• _Description of the task_
Retype only the lines running from the beginning of the entries below to the line with "pink robot: none = 0 -> [229,230,348,381] = 1", both included. Do not include pictures.

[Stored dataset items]
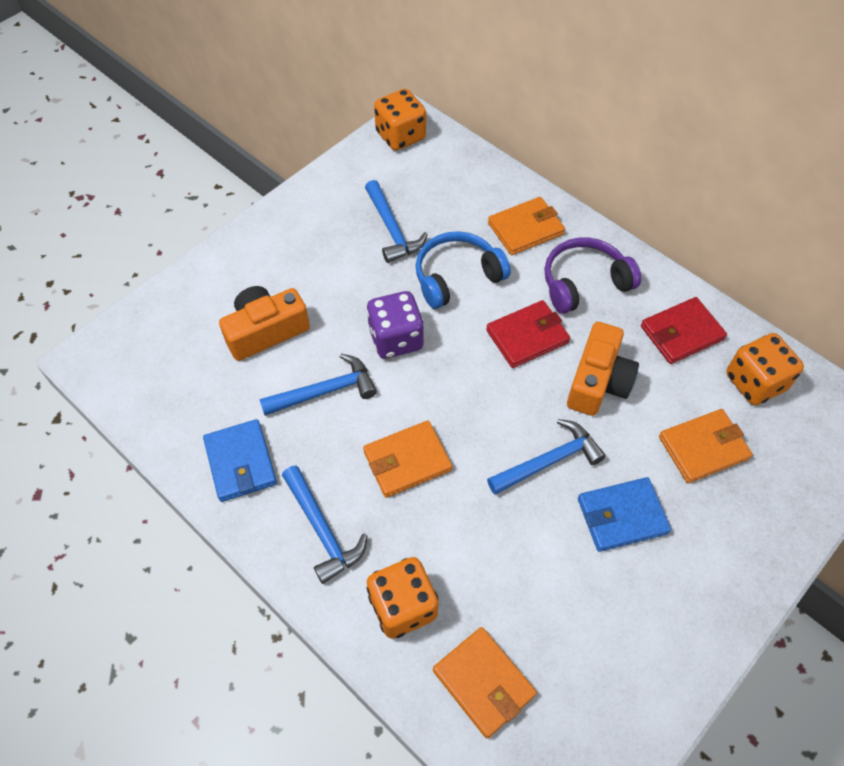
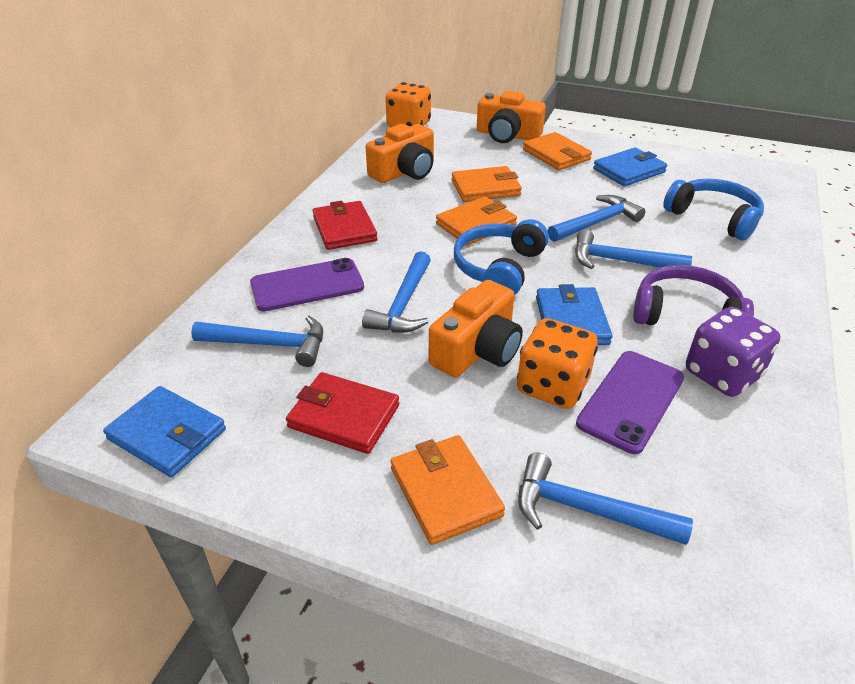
blue hammer: [259,353,377,416] [282,465,368,584] [365,180,428,263] [487,419,606,495] = 4 -> [191,315,323,367] [362,251,431,333] [518,452,693,545] [547,195,645,242] [575,230,692,269] = 5
blue headphones: [415,231,511,309] = 1 -> [454,219,549,295] [663,178,764,241] = 2
blue wallet: [203,419,277,502] [578,477,671,552] = 2 -> [103,386,226,477] [536,284,613,345] [593,147,667,186] = 3
orange camera: [219,286,310,361] [567,322,639,416] = 2 -> [366,124,434,183] [429,280,523,377] [477,91,546,143] = 3
orange dice: [367,557,438,639] [374,89,426,150] [726,333,804,405] = 3 -> [385,82,431,127] [517,318,598,409] = 2
purple phone: none = 0 -> [250,258,364,312] [576,351,684,454] = 2

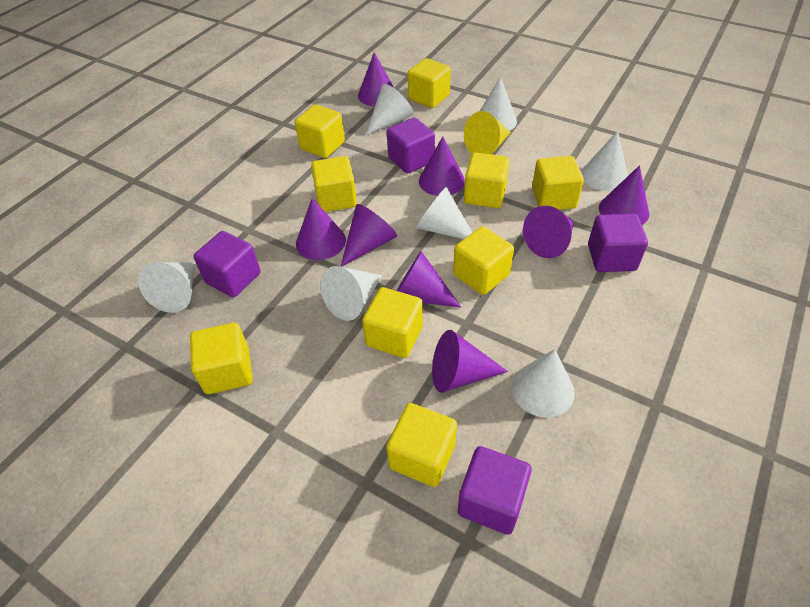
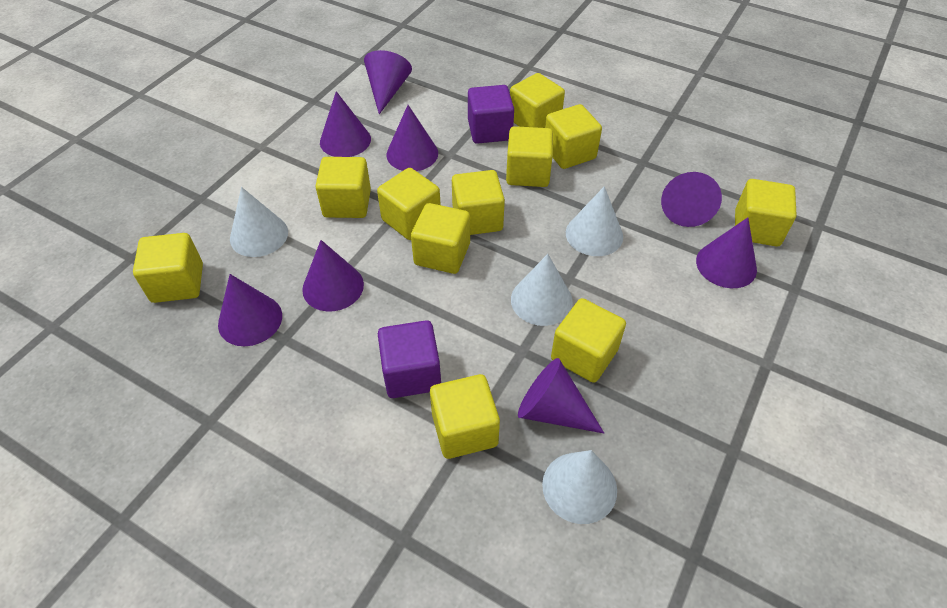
purple cube: [193,231,261,298] [387,117,435,174] [458,446,532,535] [588,214,648,272] = 4 -> [378,320,441,398] [468,85,514,144] = 2
white cone: [138,262,195,313] [320,266,382,321] [366,84,413,135] [416,187,472,239] [480,77,517,131] [512,349,575,418] [581,131,628,191] = 7 -> [230,187,288,257] [511,254,573,326] [542,450,617,524] [566,186,623,256] = 4
yellow cone: [464,111,511,154] = 1 -> none = 0
yellow cube: [190,323,252,394] [295,104,345,158] [311,156,357,212] [362,287,423,358] [386,403,457,487] [408,58,451,108] [453,226,514,295] [464,152,510,208] [532,156,584,210] = 9 -> [133,233,203,303] [315,157,371,218] [377,168,441,240] [411,203,470,274] [430,374,500,459] [452,170,505,235] [506,126,553,187] [510,73,565,128] [545,104,602,169] [551,298,626,383] [735,179,797,247] = 11

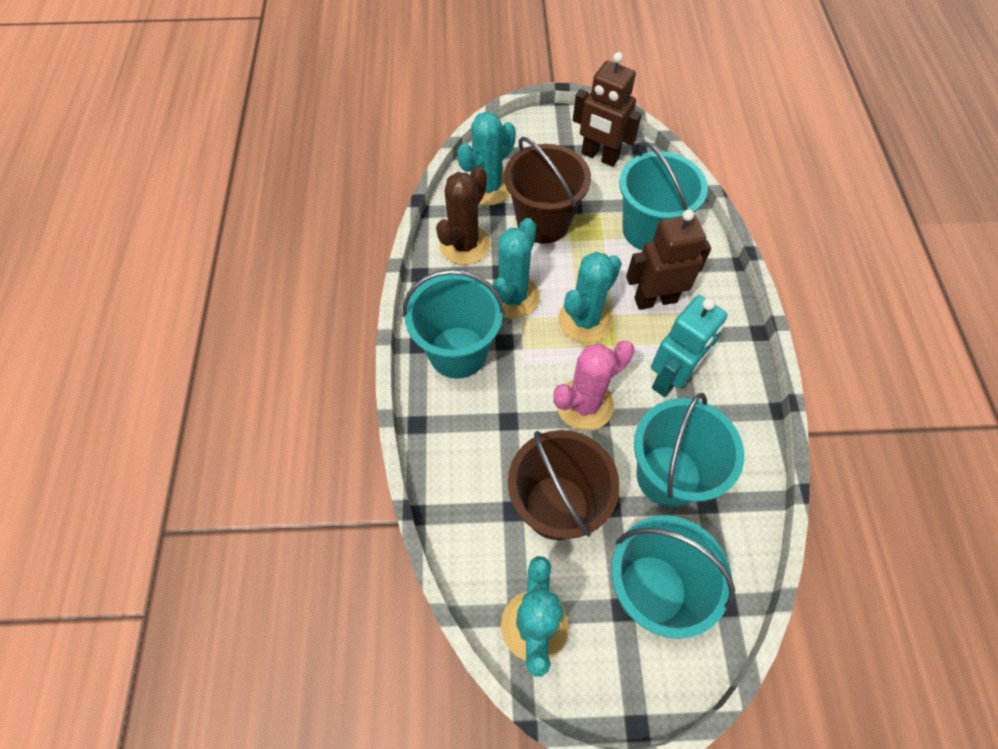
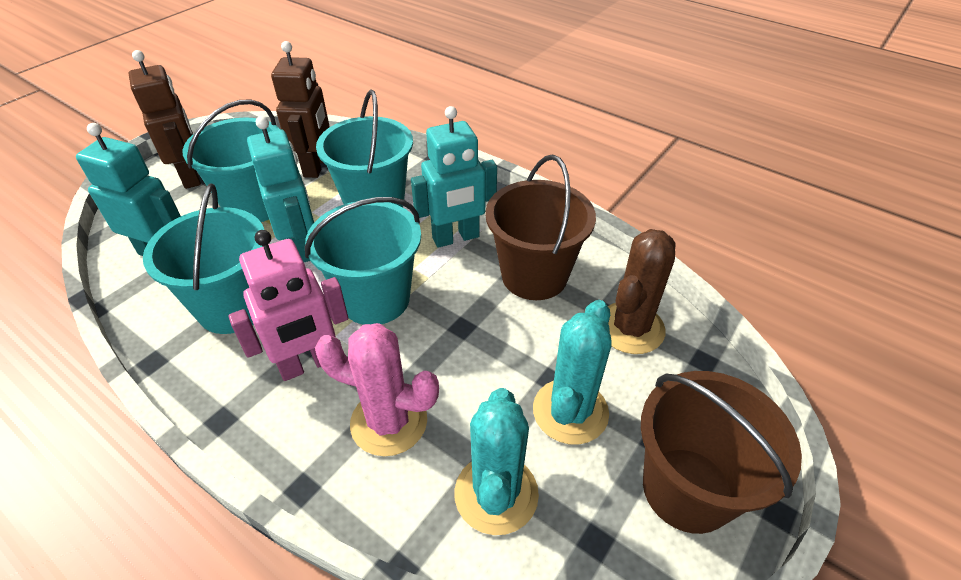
pink robot: none = 0 -> [229,230,348,381] = 1
turquoise cactus: [457,111,516,206] [491,218,540,319] [501,556,569,677] [559,252,622,343] = 4 -> [454,388,539,535] [533,300,612,445] = 2
turquoise robot: [651,295,728,397] = 1 -> [76,123,180,256] [247,116,314,262] [411,106,497,248] = 3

• _Response box_
blue hammer: [259,353,377,416] [282,465,368,584] [365,180,428,263] [487,419,606,495] = 4 -> [191,315,323,367] [362,251,431,333] [518,452,693,545] [547,195,645,242] [575,230,692,269] = 5
blue headphones: [415,231,511,309] = 1 -> [454,219,549,295] [663,178,764,241] = 2
blue wallet: [203,419,277,502] [578,477,671,552] = 2 -> [103,386,226,477] [536,284,613,345] [593,147,667,186] = 3
orange camera: [219,286,310,361] [567,322,639,416] = 2 -> [366,124,434,183] [429,280,523,377] [477,91,546,143] = 3
orange dice: [367,557,438,639] [374,89,426,150] [726,333,804,405] = 3 -> [385,82,431,127] [517,318,598,409] = 2
purple phone: none = 0 -> [250,258,364,312] [576,351,684,454] = 2

purple cube: [193,231,261,298] [387,117,435,174] [458,446,532,535] [588,214,648,272] = 4 -> [378,320,441,398] [468,85,514,144] = 2
white cone: [138,262,195,313] [320,266,382,321] [366,84,413,135] [416,187,472,239] [480,77,517,131] [512,349,575,418] [581,131,628,191] = 7 -> [230,187,288,257] [511,254,573,326] [542,450,617,524] [566,186,623,256] = 4
yellow cone: [464,111,511,154] = 1 -> none = 0
yellow cube: [190,323,252,394] [295,104,345,158] [311,156,357,212] [362,287,423,358] [386,403,457,487] [408,58,451,108] [453,226,514,295] [464,152,510,208] [532,156,584,210] = 9 -> [133,233,203,303] [315,157,371,218] [377,168,441,240] [411,203,470,274] [430,374,500,459] [452,170,505,235] [506,126,553,187] [510,73,565,128] [545,104,602,169] [551,298,626,383] [735,179,797,247] = 11

pink robot: none = 0 -> [229,230,348,381] = 1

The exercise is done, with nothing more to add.